• [Action item]: In your copy, leave out the pictures and repeat the entries below exactly.

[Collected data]
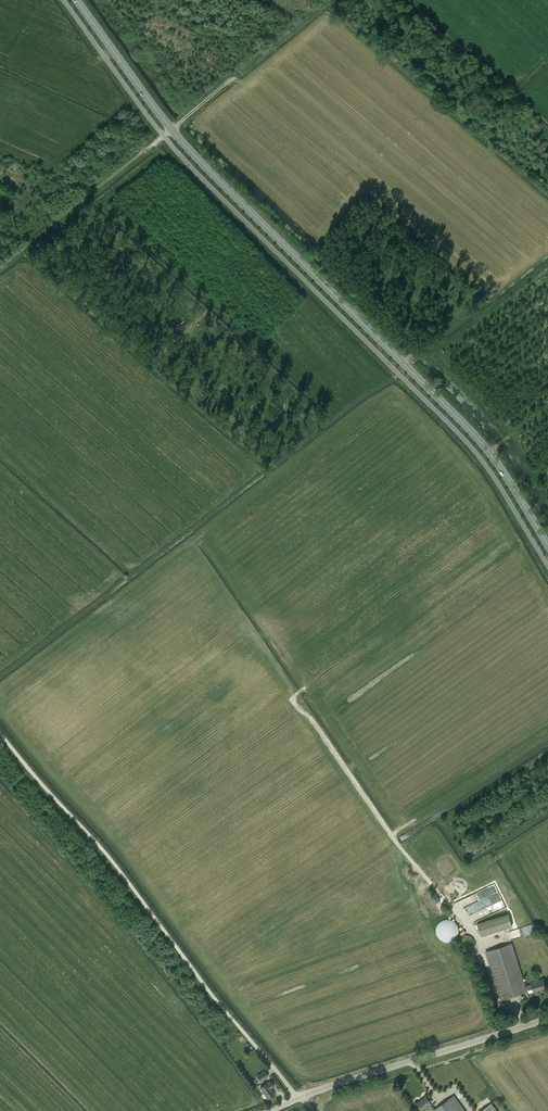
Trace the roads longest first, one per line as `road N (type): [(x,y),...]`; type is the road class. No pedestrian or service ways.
road 1 (secondary): [(547,547),(479,440),(185,147),(75,0)]
road 2 (unclassified): [(299,1099),(108,855),(0,734)]
road 3 (track): [(330,0),(0,268)]
road 4 (tertiary): [(299,1099),(547,1018)]

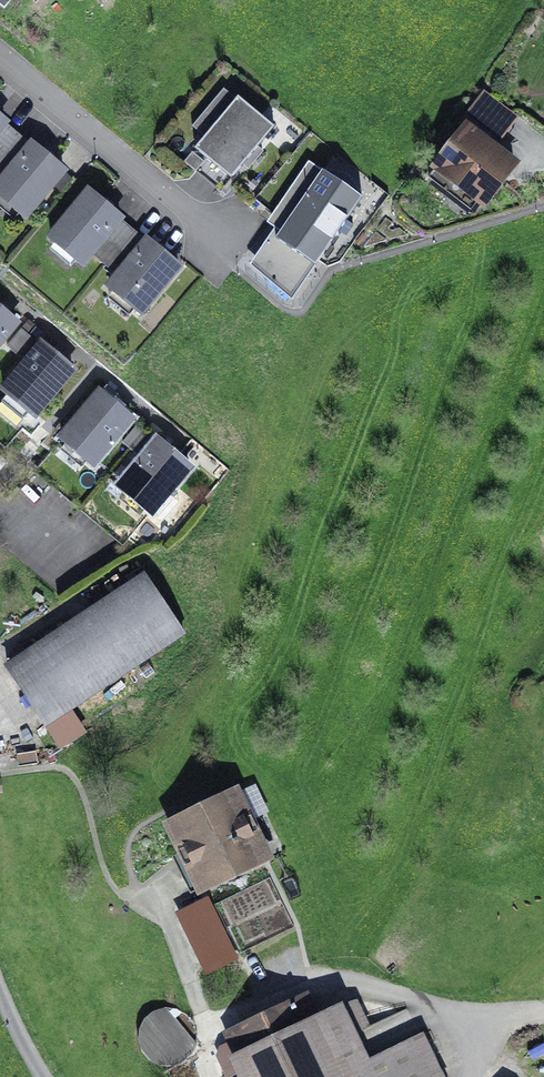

• [Answer for this exercise]:
Trace the roads longest first, one per line as `road N (type): [(x,y),...]`; type is the road class. No pedestrian or service ways.
road 1 (secondary): [(547,547),(479,440),(185,147),(75,0)]
road 2 (unclassified): [(299,1099),(108,855),(0,734)]
road 3 (track): [(330,0),(0,268)]
road 4 (tertiary): [(299,1099),(547,1018)]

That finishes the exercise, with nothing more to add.